• Your objective:
Leaving out the pictures, copy each record below exactly.

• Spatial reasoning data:
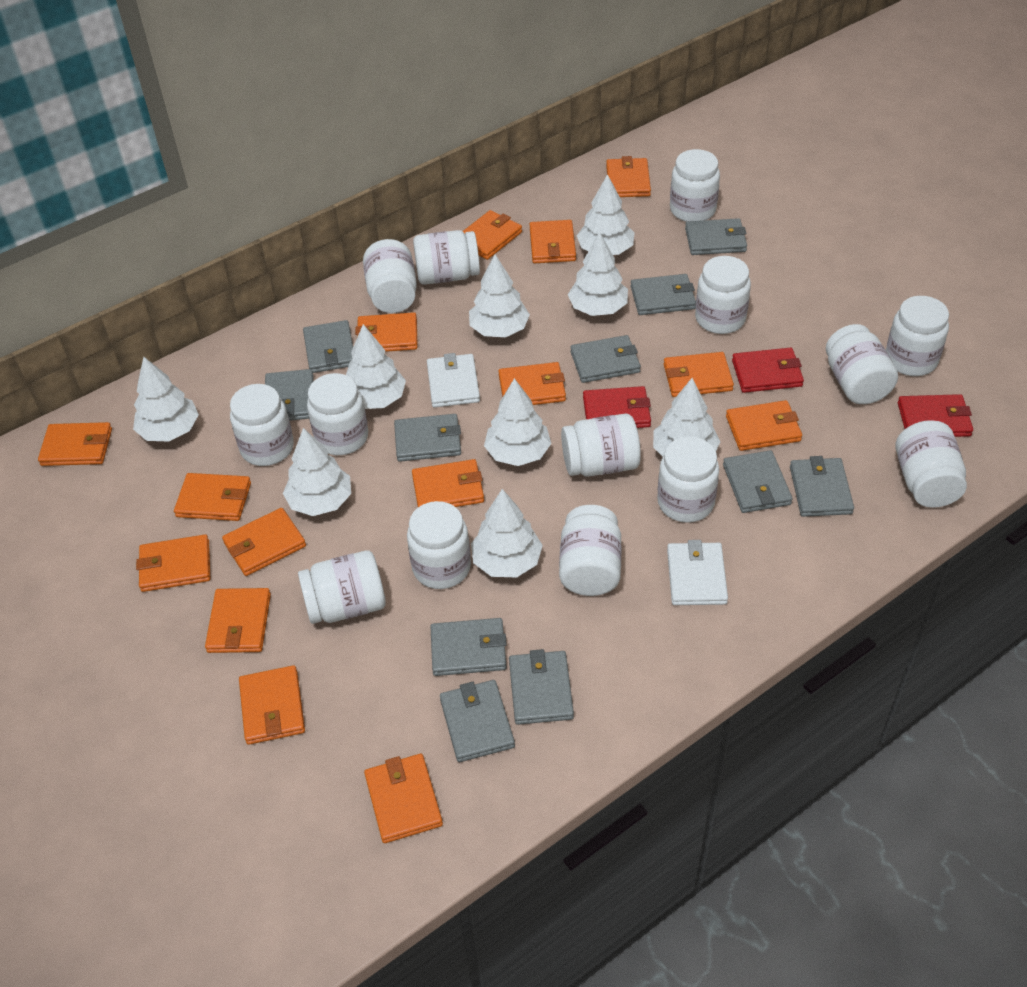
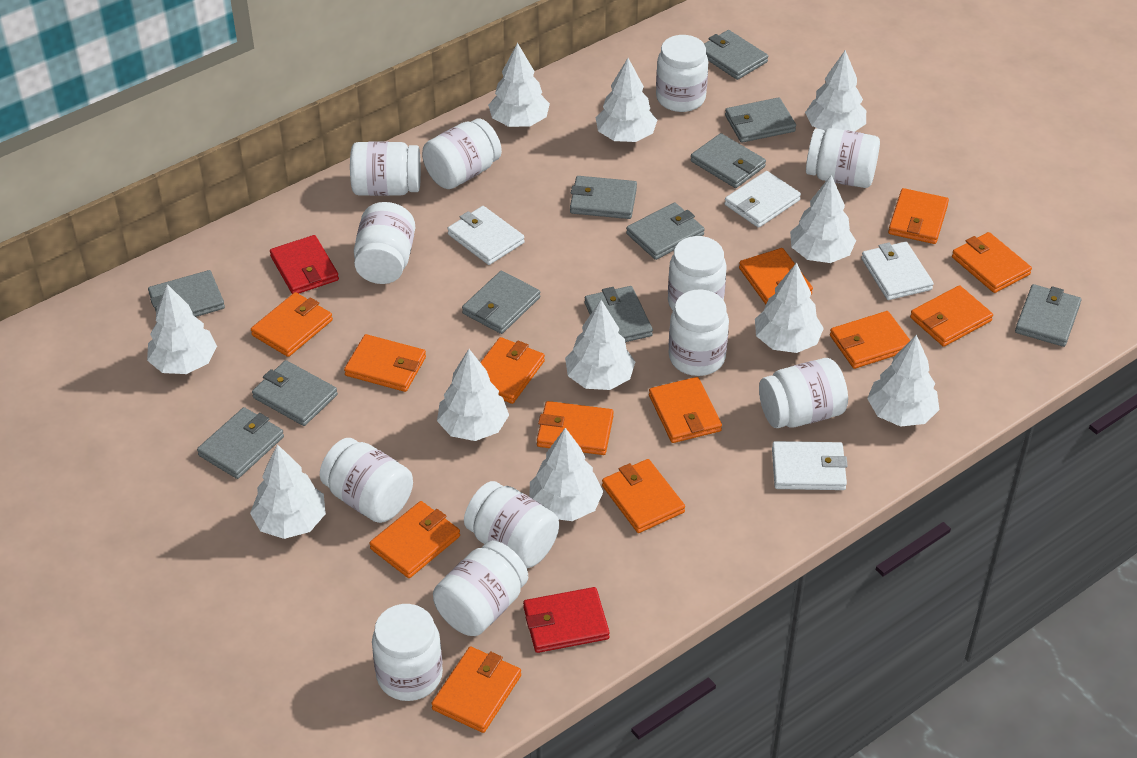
orange wallet: 15 -> 13
red wallet: 3 -> 2
white jar: 14 -> 12
white tree: 9 -> 11
white wallet: 2 -> 4

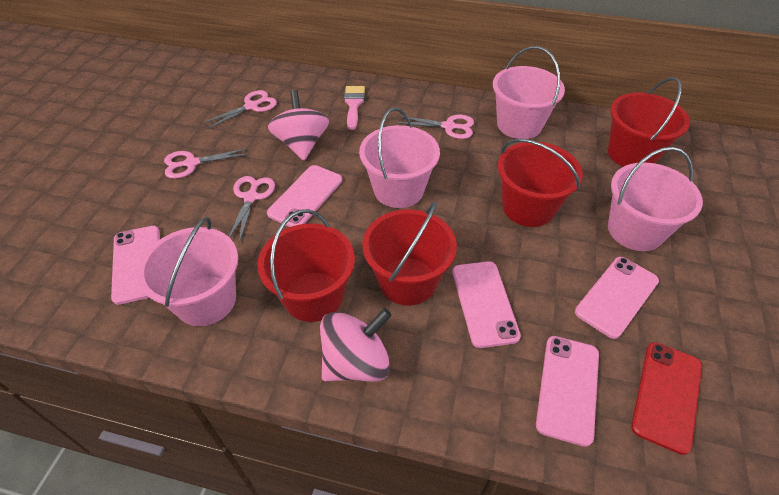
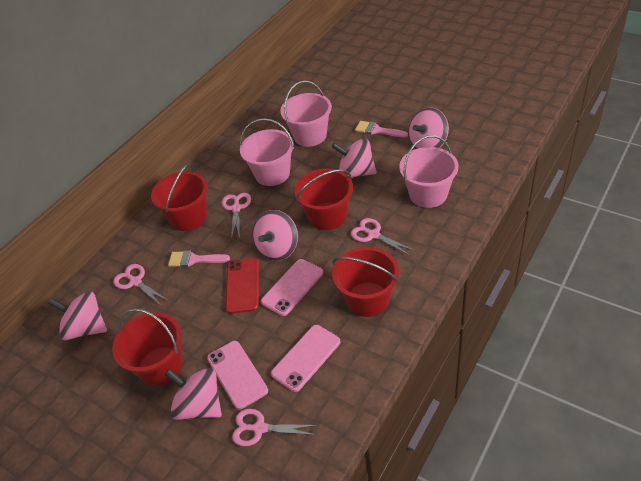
pink brush: 1 -> 2
pink bucket: 4 -> 3
pink phone: 5 -> 3
pink spinning top: 2 -> 5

• Response to the exercise:
orange wallet: 15 -> 13
red wallet: 3 -> 2
white jar: 14 -> 12
white tree: 9 -> 11
white wallet: 2 -> 4

pink brush: 1 -> 2
pink bucket: 4 -> 3
pink phone: 5 -> 3
pink spinning top: 2 -> 5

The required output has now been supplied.